• DESCRIPTION OF THE TASK:
Beginning at the line containing "yellow square: (437, 437)" in the material below and ending at the line containing "green hexagon: (501, 695)", return each line exactly and add nothing.

==========

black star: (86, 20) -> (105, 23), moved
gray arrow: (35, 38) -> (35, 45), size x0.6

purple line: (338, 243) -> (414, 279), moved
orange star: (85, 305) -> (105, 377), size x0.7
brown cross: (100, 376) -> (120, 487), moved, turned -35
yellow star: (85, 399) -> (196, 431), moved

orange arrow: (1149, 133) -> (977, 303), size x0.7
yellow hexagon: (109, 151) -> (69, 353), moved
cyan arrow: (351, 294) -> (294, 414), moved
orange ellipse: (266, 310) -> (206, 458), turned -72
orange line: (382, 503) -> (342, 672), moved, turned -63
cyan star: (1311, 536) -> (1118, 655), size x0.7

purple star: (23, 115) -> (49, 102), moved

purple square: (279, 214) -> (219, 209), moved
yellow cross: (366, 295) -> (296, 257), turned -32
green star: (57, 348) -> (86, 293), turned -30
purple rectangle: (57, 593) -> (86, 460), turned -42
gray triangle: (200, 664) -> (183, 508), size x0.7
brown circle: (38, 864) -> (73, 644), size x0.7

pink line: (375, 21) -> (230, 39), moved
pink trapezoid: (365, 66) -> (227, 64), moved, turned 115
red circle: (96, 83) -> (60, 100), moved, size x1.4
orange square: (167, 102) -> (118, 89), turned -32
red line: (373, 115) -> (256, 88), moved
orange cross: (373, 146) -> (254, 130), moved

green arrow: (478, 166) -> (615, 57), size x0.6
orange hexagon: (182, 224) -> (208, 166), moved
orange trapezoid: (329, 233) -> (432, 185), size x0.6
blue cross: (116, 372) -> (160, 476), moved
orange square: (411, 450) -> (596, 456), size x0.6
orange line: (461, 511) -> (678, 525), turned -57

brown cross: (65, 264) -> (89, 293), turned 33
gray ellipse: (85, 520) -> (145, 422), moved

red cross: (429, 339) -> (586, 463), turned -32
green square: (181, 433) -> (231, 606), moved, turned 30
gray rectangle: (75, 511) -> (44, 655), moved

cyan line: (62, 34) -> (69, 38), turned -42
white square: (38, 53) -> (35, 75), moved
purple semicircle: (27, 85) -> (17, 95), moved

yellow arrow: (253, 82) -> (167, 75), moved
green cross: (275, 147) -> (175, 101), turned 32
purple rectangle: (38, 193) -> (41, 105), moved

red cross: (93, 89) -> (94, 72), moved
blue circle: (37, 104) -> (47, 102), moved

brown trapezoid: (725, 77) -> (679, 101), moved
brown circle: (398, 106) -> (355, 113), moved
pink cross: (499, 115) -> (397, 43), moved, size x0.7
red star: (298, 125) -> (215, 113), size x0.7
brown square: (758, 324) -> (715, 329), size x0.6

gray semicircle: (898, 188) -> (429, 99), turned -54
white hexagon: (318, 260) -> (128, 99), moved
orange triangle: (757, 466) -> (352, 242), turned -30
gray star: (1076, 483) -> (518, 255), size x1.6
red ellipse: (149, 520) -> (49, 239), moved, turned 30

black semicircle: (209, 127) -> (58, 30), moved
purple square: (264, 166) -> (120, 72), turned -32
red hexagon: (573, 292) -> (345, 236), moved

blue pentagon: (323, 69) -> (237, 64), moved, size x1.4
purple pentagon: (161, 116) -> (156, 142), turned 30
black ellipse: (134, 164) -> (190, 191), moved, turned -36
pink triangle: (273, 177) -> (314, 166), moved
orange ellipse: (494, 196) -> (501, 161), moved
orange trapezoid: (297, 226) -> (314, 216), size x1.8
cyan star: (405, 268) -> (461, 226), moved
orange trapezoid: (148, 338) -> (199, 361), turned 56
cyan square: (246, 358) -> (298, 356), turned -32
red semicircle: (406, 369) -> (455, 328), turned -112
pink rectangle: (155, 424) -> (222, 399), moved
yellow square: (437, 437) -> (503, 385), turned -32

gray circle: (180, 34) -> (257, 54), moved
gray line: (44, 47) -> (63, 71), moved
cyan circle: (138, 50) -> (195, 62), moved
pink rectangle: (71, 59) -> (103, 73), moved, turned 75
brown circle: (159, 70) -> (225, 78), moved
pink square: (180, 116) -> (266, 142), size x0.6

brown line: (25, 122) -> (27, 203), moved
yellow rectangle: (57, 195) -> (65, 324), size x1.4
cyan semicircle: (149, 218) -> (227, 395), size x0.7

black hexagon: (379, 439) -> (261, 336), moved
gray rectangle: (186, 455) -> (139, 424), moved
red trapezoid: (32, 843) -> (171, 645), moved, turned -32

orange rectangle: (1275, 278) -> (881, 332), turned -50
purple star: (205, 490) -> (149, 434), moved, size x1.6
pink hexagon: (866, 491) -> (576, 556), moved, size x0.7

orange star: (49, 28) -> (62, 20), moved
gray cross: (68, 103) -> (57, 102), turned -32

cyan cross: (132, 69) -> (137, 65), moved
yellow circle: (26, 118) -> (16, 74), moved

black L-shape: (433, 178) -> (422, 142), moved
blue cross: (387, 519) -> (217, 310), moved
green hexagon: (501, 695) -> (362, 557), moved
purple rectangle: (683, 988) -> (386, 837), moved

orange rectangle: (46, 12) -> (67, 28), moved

==========

• EXERCISE OUTPUT:
yellow square: (437, 437) -> (503, 385), turned -32

gray circle: (180, 34) -> (257, 54), moved
gray line: (44, 47) -> (63, 71), moved
cyan circle: (138, 50) -> (195, 62), moved
pink rectangle: (71, 59) -> (103, 73), moved, turned 75
brown circle: (159, 70) -> (225, 78), moved
pink square: (180, 116) -> (266, 142), size x0.6

brown line: (25, 122) -> (27, 203), moved
yellow rectangle: (57, 195) -> (65, 324), size x1.4
cyan semicircle: (149, 218) -> (227, 395), size x0.7

black hexagon: (379, 439) -> (261, 336), moved
gray rectangle: (186, 455) -> (139, 424), moved
red trapezoid: (32, 843) -> (171, 645), moved, turned -32

orange rectangle: (1275, 278) -> (881, 332), turned -50
purple star: (205, 490) -> (149, 434), moved, size x1.6
pink hexagon: (866, 491) -> (576, 556), moved, size x0.7

orange star: (49, 28) -> (62, 20), moved
gray cross: (68, 103) -> (57, 102), turned -32

cyan cross: (132, 69) -> (137, 65), moved
yellow circle: (26, 118) -> (16, 74), moved

black L-shape: (433, 178) -> (422, 142), moved
blue cross: (387, 519) -> (217, 310), moved
green hexagon: (501, 695) -> (362, 557), moved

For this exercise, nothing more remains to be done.